=== Begin Enclosure ===

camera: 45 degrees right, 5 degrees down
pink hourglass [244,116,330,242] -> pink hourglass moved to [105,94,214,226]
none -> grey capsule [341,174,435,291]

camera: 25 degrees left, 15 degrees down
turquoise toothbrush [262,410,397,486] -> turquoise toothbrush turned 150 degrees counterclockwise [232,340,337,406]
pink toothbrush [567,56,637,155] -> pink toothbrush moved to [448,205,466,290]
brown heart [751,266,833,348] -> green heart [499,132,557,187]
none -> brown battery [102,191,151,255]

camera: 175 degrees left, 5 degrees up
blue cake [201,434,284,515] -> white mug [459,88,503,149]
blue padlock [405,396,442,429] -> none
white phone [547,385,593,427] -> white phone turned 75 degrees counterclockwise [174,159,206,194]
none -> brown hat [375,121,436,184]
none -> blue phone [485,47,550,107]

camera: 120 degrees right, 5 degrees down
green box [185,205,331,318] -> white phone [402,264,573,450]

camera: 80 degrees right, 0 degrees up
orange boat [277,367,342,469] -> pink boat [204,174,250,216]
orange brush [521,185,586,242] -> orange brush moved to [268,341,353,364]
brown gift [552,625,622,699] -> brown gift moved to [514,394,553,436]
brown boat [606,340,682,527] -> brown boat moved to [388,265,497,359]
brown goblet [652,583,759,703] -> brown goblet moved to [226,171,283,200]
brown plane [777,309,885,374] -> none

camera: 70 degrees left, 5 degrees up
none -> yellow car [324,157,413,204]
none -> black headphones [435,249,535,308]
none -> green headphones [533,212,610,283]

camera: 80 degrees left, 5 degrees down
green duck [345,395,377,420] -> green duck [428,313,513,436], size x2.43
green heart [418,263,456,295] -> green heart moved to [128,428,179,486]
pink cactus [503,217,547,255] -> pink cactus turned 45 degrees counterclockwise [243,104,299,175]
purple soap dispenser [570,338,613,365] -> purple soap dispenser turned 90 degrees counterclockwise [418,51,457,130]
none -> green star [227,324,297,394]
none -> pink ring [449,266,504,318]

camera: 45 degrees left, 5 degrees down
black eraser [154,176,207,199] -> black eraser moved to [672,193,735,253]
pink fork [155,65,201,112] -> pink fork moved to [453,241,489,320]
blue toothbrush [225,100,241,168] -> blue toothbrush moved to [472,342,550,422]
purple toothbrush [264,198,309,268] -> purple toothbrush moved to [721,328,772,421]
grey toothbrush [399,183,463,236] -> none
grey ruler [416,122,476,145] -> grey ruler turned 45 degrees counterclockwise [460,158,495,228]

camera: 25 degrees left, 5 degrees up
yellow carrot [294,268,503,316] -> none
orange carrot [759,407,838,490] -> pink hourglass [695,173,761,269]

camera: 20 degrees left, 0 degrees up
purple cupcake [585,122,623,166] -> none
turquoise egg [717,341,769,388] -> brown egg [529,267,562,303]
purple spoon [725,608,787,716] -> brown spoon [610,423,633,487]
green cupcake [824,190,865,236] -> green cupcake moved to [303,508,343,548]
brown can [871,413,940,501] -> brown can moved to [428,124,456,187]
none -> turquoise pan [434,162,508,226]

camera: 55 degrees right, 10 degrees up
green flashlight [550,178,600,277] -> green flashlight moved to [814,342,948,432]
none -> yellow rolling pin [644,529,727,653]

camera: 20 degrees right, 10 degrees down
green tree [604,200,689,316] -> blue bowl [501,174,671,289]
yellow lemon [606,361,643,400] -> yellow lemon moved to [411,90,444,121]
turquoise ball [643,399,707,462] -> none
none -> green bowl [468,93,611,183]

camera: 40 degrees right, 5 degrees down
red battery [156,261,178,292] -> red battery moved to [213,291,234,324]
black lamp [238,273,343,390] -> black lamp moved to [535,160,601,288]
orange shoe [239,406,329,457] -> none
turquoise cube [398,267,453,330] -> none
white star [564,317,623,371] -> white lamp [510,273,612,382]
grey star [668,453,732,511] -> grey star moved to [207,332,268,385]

=== End Enclosure ===

TASK.
When you copy the data, keep every line word for word.

COMPLETED TASK.
camera: 45 degrees right, 5 degrees down
pink hourglass [244,116,330,242] -> pink hourglass moved to [105,94,214,226]
none -> grey capsule [341,174,435,291]

camera: 25 degrees left, 15 degrees down
turquoise toothbrush [262,410,397,486] -> turquoise toothbrush turned 150 degrees counterclockwise [232,340,337,406]
pink toothbrush [567,56,637,155] -> pink toothbrush moved to [448,205,466,290]
brown heart [751,266,833,348] -> green heart [499,132,557,187]
none -> brown battery [102,191,151,255]

camera: 175 degrees left, 5 degrees up
blue cake [201,434,284,515] -> white mug [459,88,503,149]
blue padlock [405,396,442,429] -> none
white phone [547,385,593,427] -> white phone turned 75 degrees counterclockwise [174,159,206,194]
none -> brown hat [375,121,436,184]
none -> blue phone [485,47,550,107]

camera: 120 degrees right, 5 degrees down
green box [185,205,331,318] -> white phone [402,264,573,450]

camera: 80 degrees right, 0 degrees up
orange boat [277,367,342,469] -> pink boat [204,174,250,216]
orange brush [521,185,586,242] -> orange brush moved to [268,341,353,364]
brown gift [552,625,622,699] -> brown gift moved to [514,394,553,436]
brown boat [606,340,682,527] -> brown boat moved to [388,265,497,359]
brown goblet [652,583,759,703] -> brown goblet moved to [226,171,283,200]
brown plane [777,309,885,374] -> none

camera: 70 degrees left, 5 degrees up
none -> yellow car [324,157,413,204]
none -> black headphones [435,249,535,308]
none -> green headphones [533,212,610,283]

camera: 80 degrees left, 5 degrees down
green duck [345,395,377,420] -> green duck [428,313,513,436], size x2.43
green heart [418,263,456,295] -> green heart moved to [128,428,179,486]
pink cactus [503,217,547,255] -> pink cactus turned 45 degrees counterclockwise [243,104,299,175]
purple soap dispenser [570,338,613,365] -> purple soap dispenser turned 90 degrees counterclockwise [418,51,457,130]
none -> green star [227,324,297,394]
none -> pink ring [449,266,504,318]

camera: 45 degrees left, 5 degrees down
black eraser [154,176,207,199] -> black eraser moved to [672,193,735,253]
pink fork [155,65,201,112] -> pink fork moved to [453,241,489,320]
blue toothbrush [225,100,241,168] -> blue toothbrush moved to [472,342,550,422]
purple toothbrush [264,198,309,268] -> purple toothbrush moved to [721,328,772,421]
grey toothbrush [399,183,463,236] -> none
grey ruler [416,122,476,145] -> grey ruler turned 45 degrees counterclockwise [460,158,495,228]

camera: 25 degrees left, 5 degrees up
yellow carrot [294,268,503,316] -> none
orange carrot [759,407,838,490] -> pink hourglass [695,173,761,269]

camera: 20 degrees left, 0 degrees up
purple cupcake [585,122,623,166] -> none
turquoise egg [717,341,769,388] -> brown egg [529,267,562,303]
purple spoon [725,608,787,716] -> brown spoon [610,423,633,487]
green cupcake [824,190,865,236] -> green cupcake moved to [303,508,343,548]
brown can [871,413,940,501] -> brown can moved to [428,124,456,187]
none -> turquoise pan [434,162,508,226]

camera: 55 degrees right, 10 degrees up
green flashlight [550,178,600,277] -> green flashlight moved to [814,342,948,432]
none -> yellow rolling pin [644,529,727,653]

camera: 20 degrees right, 10 degrees down
green tree [604,200,689,316] -> blue bowl [501,174,671,289]
yellow lemon [606,361,643,400] -> yellow lemon moved to [411,90,444,121]
turquoise ball [643,399,707,462] -> none
none -> green bowl [468,93,611,183]

camera: 40 degrees right, 5 degrees down
red battery [156,261,178,292] -> red battery moved to [213,291,234,324]
black lamp [238,273,343,390] -> black lamp moved to [535,160,601,288]
orange shoe [239,406,329,457] -> none
turquoise cube [398,267,453,330] -> none
white star [564,317,623,371] -> white lamp [510,273,612,382]
grey star [668,453,732,511] -> grey star moved to [207,332,268,385]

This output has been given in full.